### WORK INSTRUCTIONS:
Output the data below exactly, images excluded.

### DATASET CONTENT:
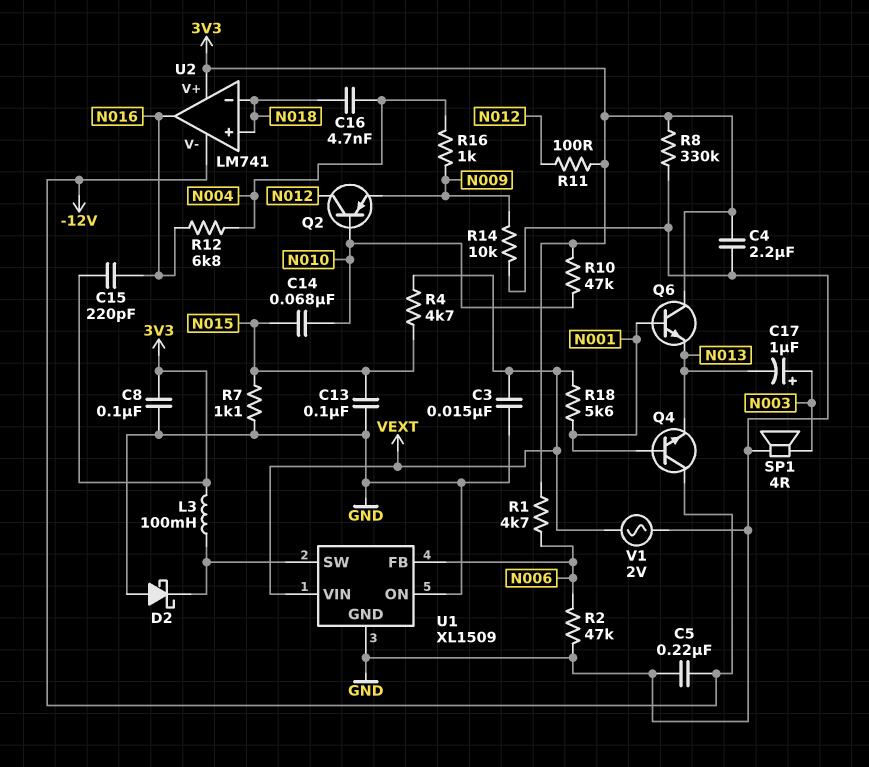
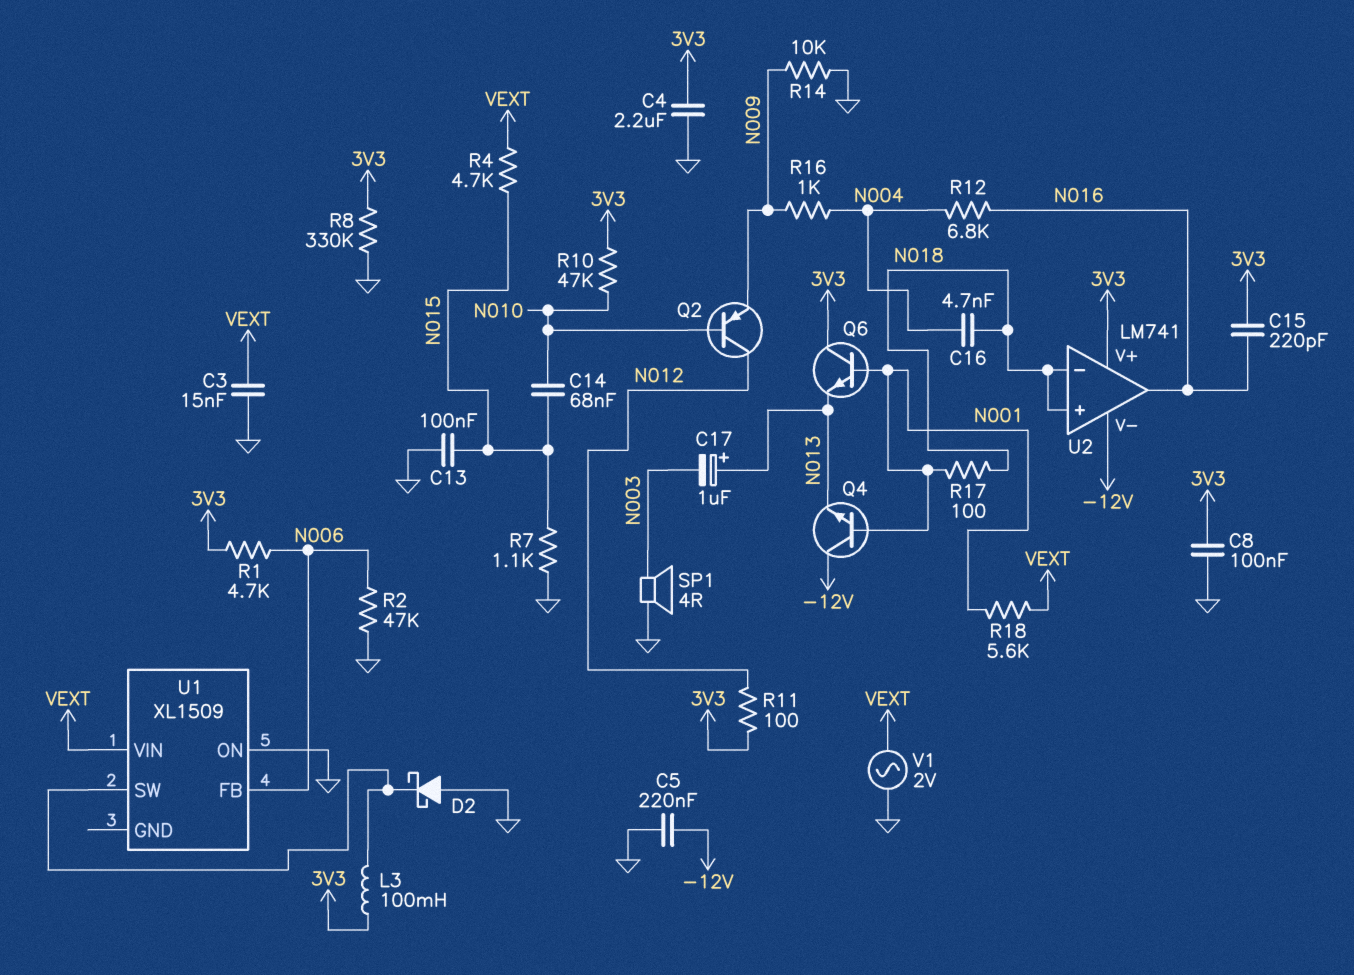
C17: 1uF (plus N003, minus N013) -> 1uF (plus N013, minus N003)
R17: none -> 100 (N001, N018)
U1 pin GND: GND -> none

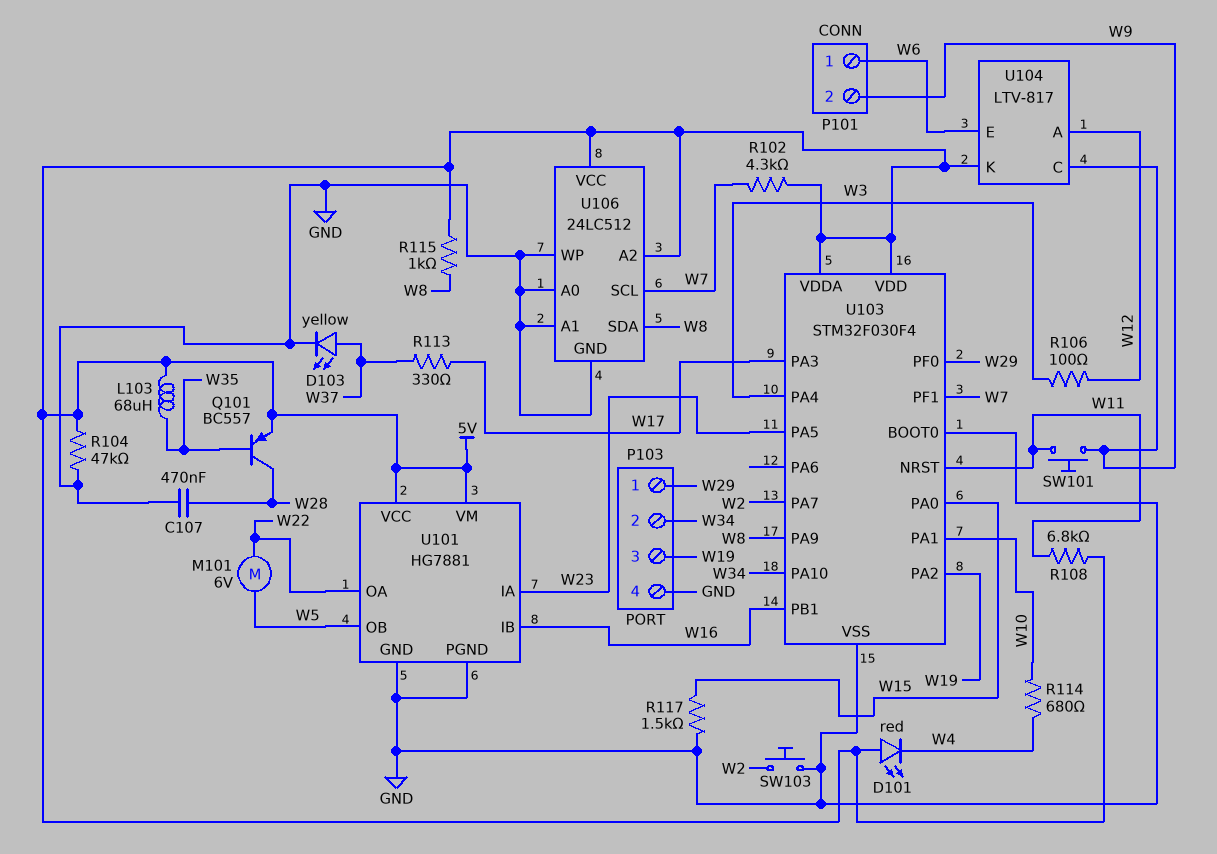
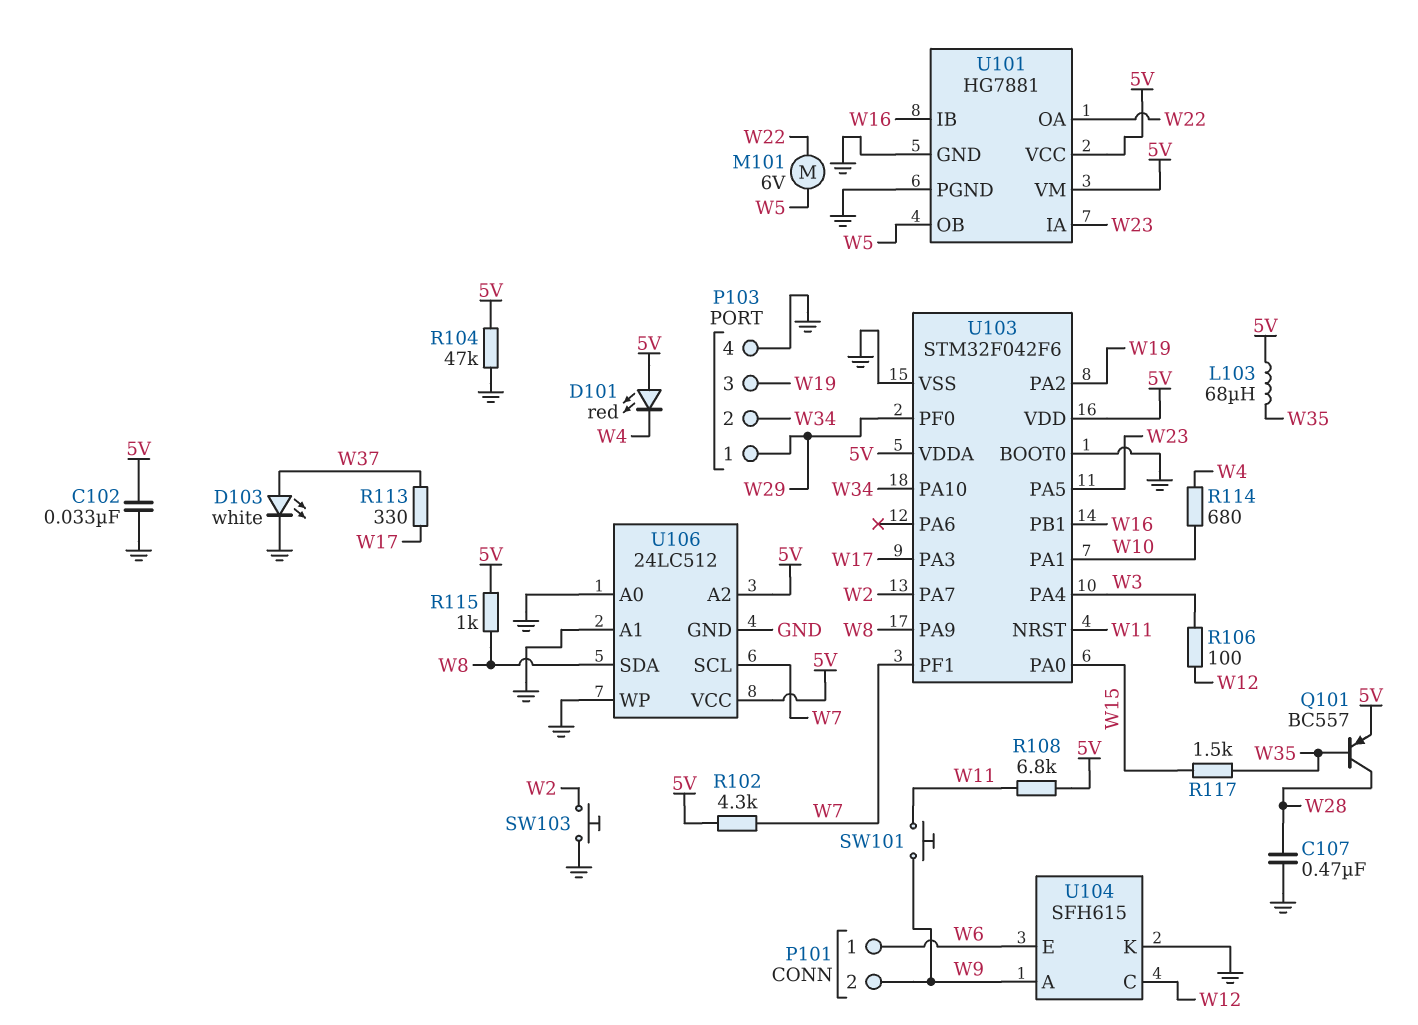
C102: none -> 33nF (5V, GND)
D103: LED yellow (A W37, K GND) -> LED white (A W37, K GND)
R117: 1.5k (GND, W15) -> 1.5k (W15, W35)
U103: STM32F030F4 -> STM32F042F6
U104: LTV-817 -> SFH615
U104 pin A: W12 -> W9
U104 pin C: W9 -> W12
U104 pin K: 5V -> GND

### RESPONSE BOX:
C17: 1uF (plus N003, minus N013) -> 1uF (plus N013, minus N003)
R17: none -> 100 (N001, N018)
U1 pin GND: GND -> none

C102: none -> 33nF (5V, GND)
D103: LED yellow (A W37, K GND) -> LED white (A W37, K GND)
R117: 1.5k (GND, W15) -> 1.5k (W15, W35)
U103: STM32F030F4 -> STM32F042F6
U104: LTV-817 -> SFH615
U104 pin A: W12 -> W9
U104 pin C: W9 -> W12
U104 pin K: 5V -> GND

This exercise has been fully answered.